EXERCISE DESCRIPTION
Each entry below is to be written out exactly, and the pictures are to be left out.

SUPPLIED DATA
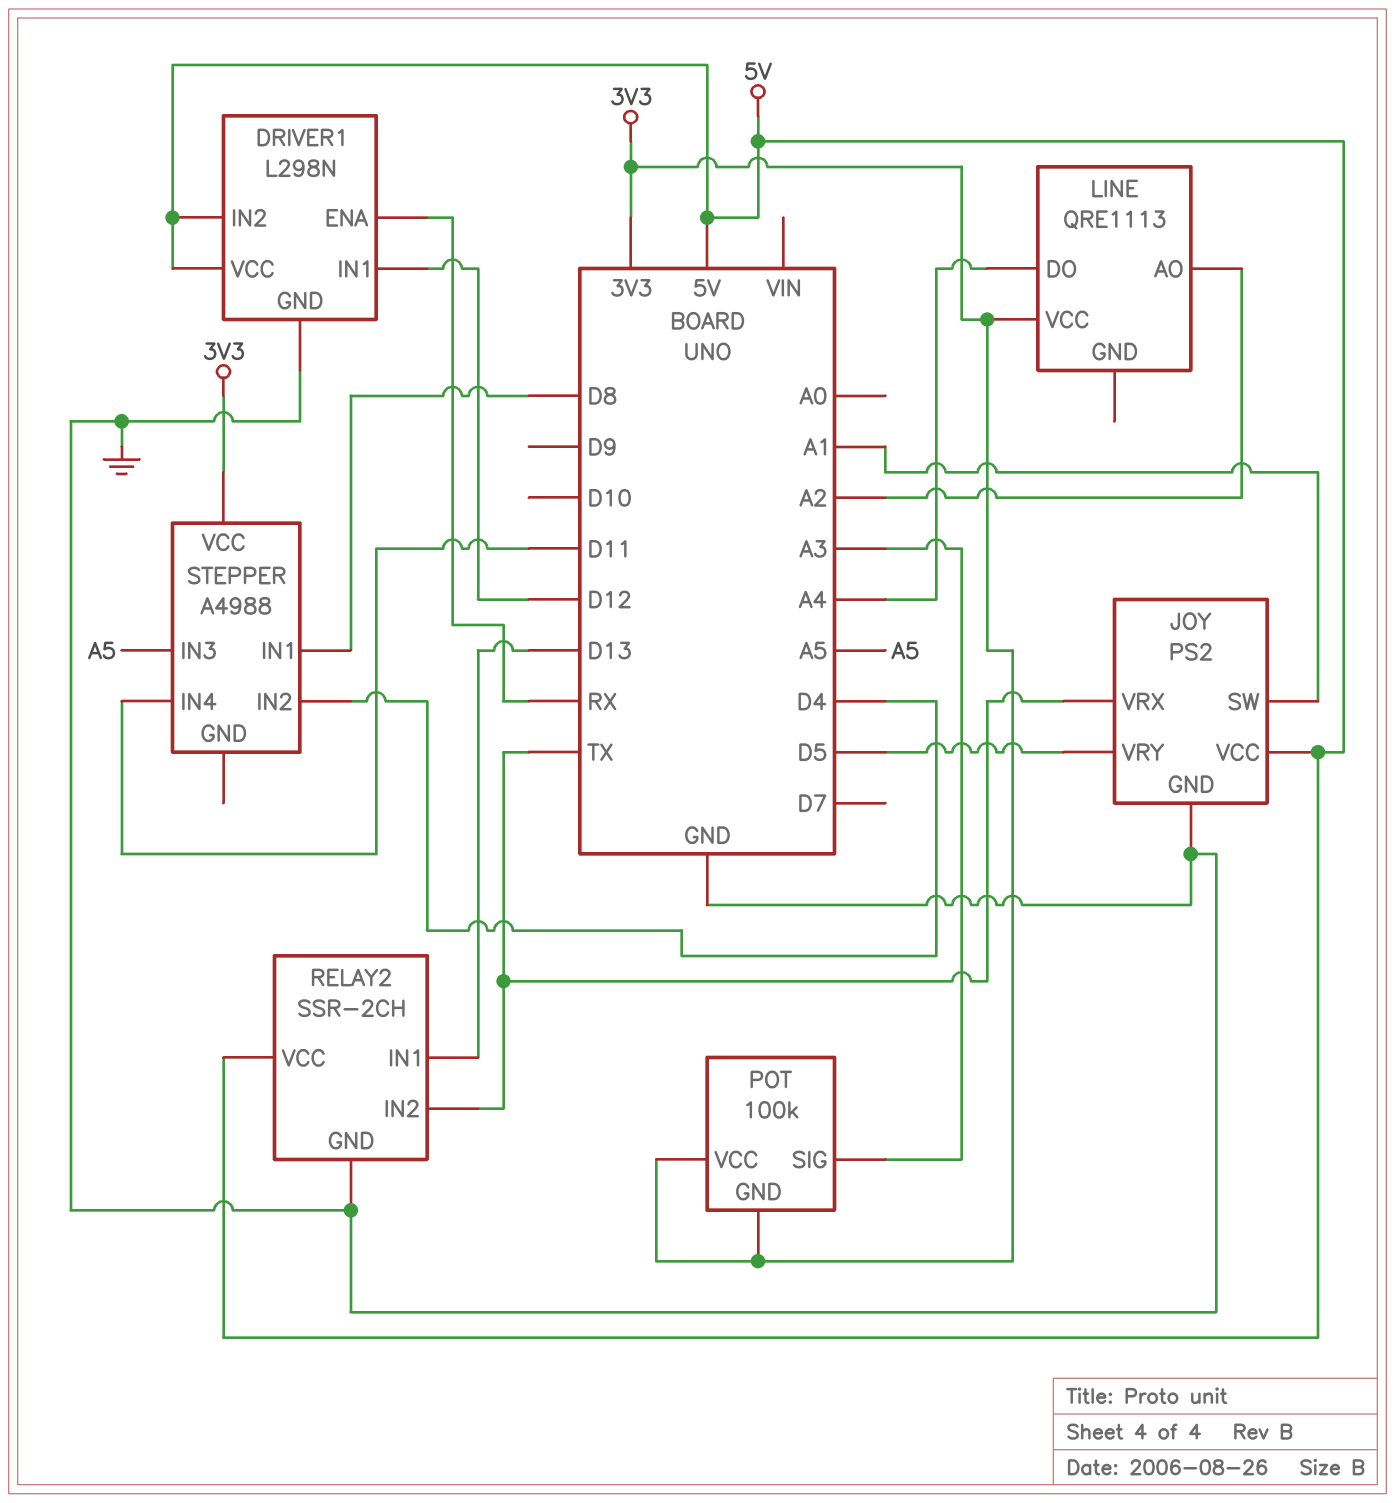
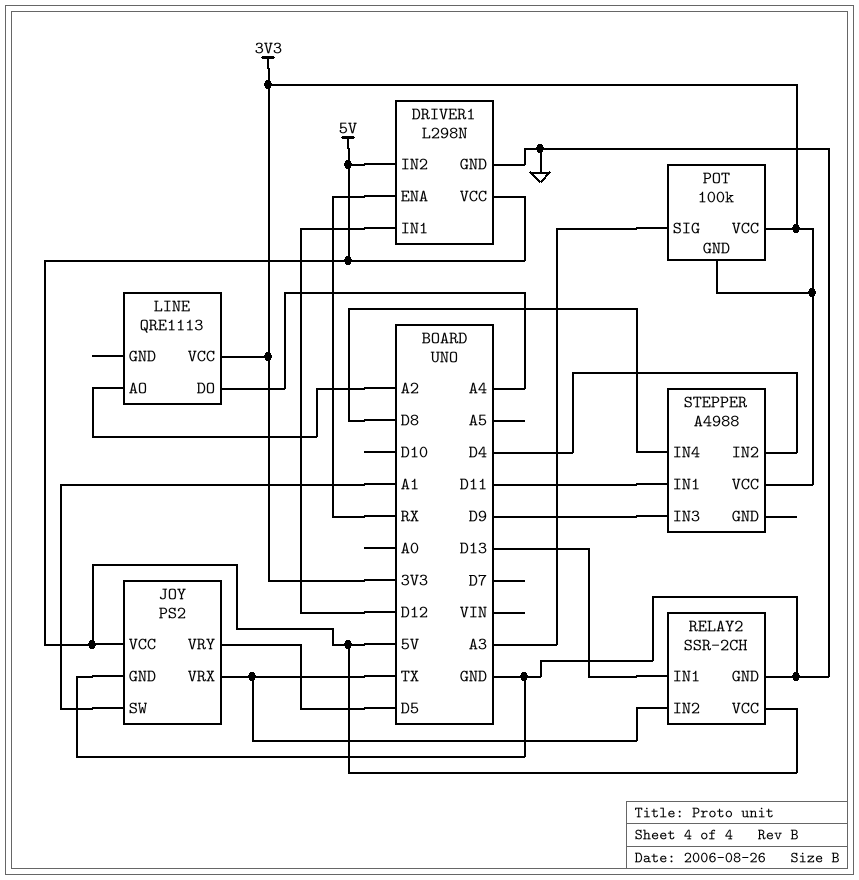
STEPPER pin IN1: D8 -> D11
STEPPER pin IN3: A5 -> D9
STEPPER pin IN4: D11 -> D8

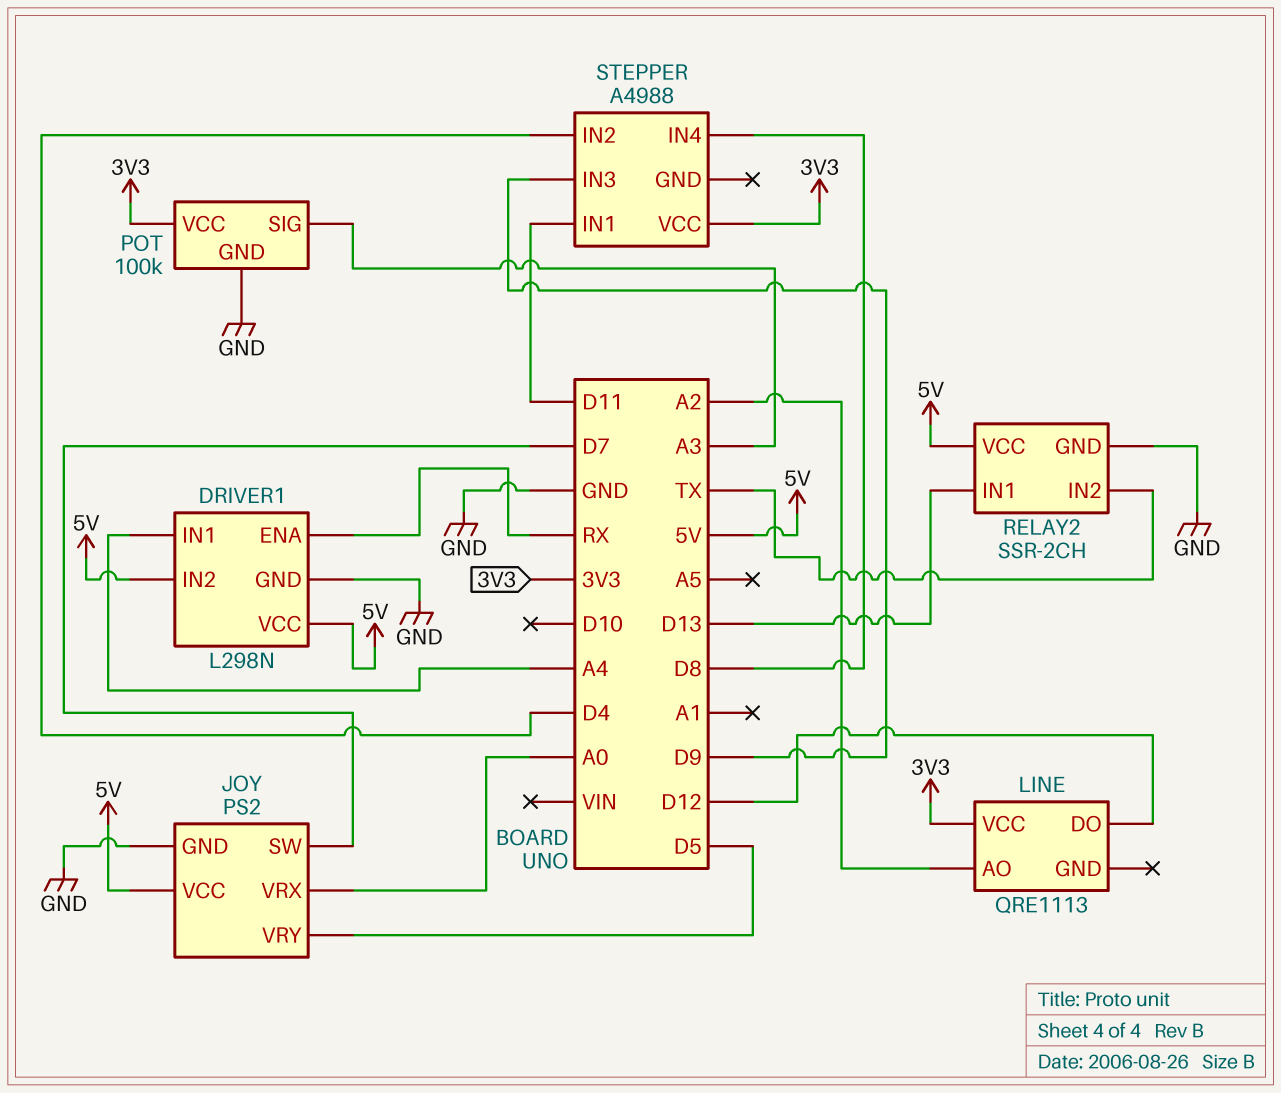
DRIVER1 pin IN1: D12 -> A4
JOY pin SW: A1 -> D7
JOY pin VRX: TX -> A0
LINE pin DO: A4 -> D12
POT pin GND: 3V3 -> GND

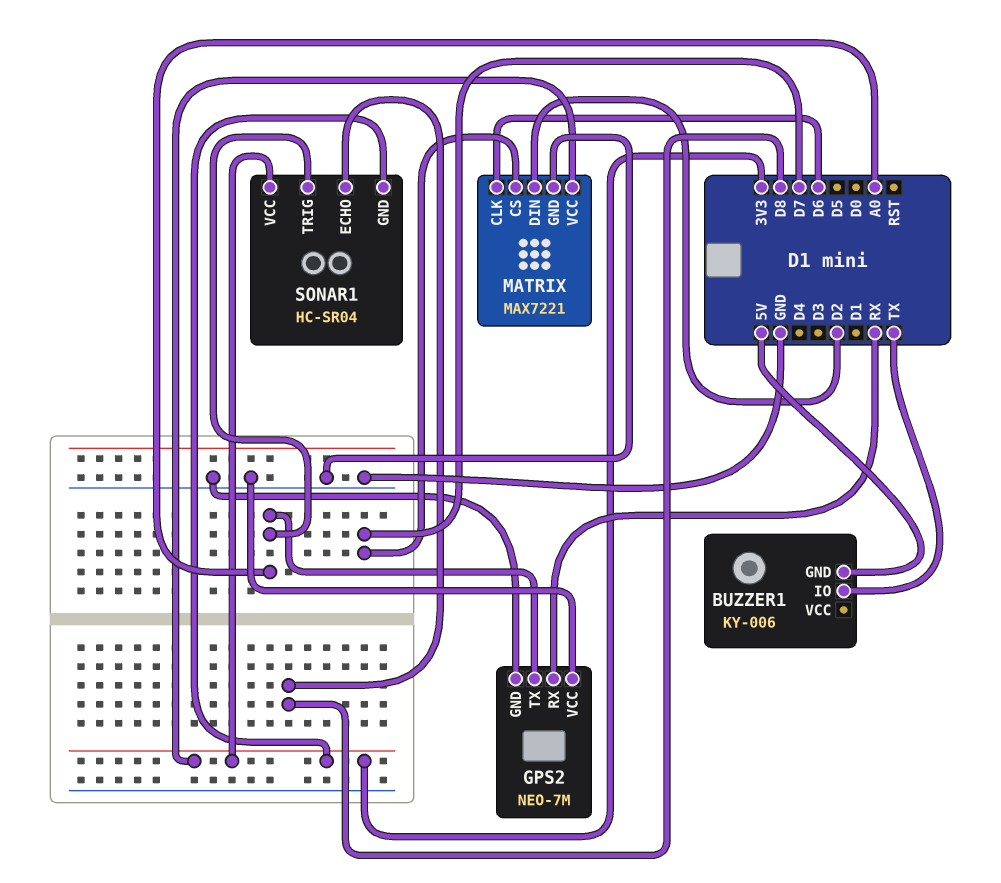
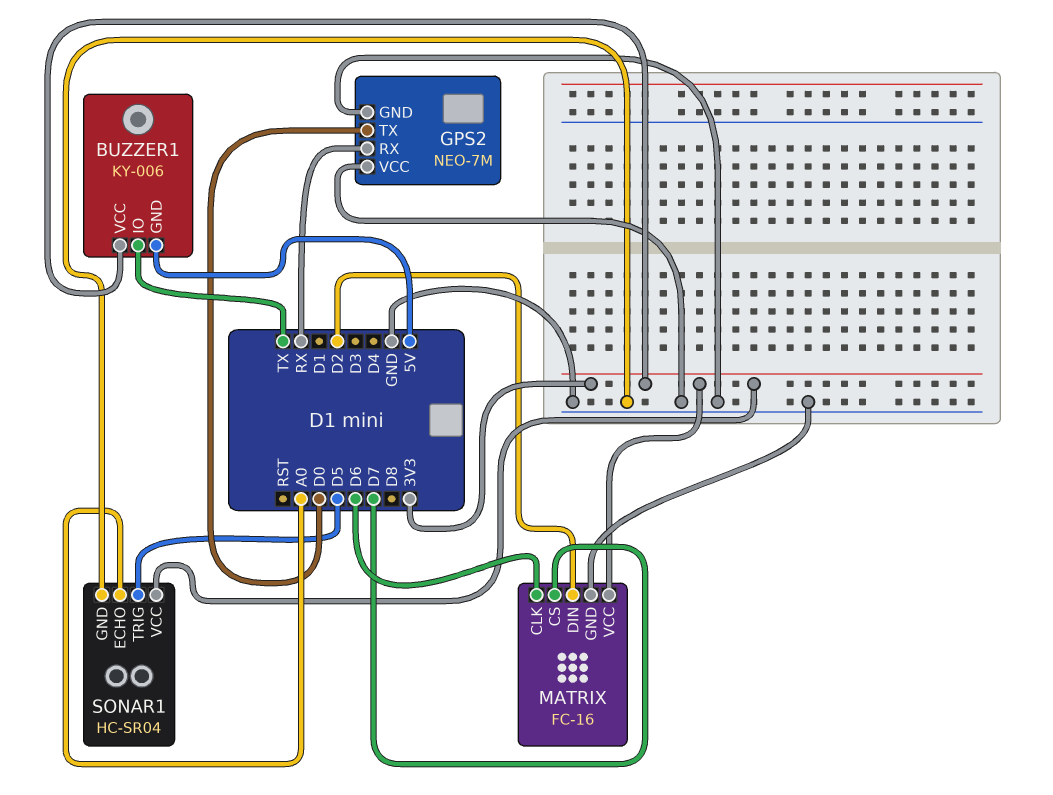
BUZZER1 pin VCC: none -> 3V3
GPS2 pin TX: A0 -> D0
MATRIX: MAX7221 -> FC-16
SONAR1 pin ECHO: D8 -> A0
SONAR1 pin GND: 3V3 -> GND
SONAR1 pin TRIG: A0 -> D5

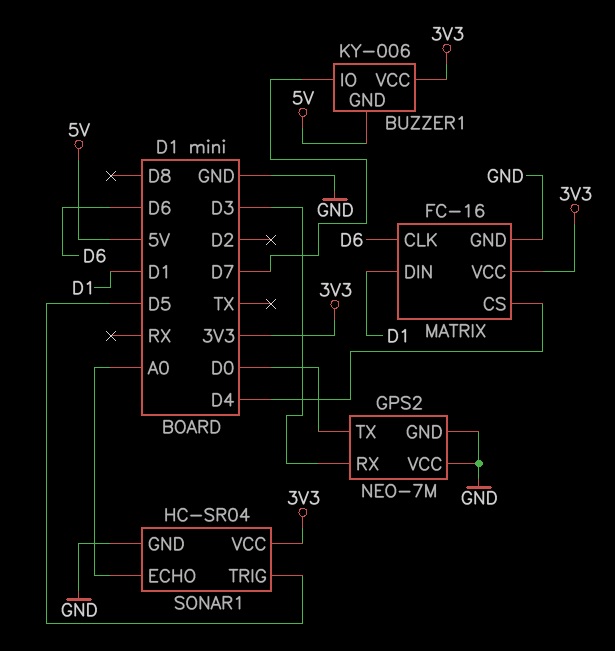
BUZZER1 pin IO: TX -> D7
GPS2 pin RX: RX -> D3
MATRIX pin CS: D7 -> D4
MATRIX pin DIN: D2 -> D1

RESPONSE AREA
STEPPER pin IN1: D8 -> D11
STEPPER pin IN3: A5 -> D9
STEPPER pin IN4: D11 -> D8

DRIVER1 pin IN1: D12 -> A4
JOY pin SW: A1 -> D7
JOY pin VRX: TX -> A0
LINE pin DO: A4 -> D12
POT pin GND: 3V3 -> GND

BUZZER1 pin VCC: none -> 3V3
GPS2 pin TX: A0 -> D0
MATRIX: MAX7221 -> FC-16
SONAR1 pin ECHO: D8 -> A0
SONAR1 pin GND: 3V3 -> GND
SONAR1 pin TRIG: A0 -> D5

BUZZER1 pin IO: TX -> D7
GPS2 pin RX: RX -> D3
MATRIX pin CS: D7 -> D4
MATRIX pin DIN: D2 -> D1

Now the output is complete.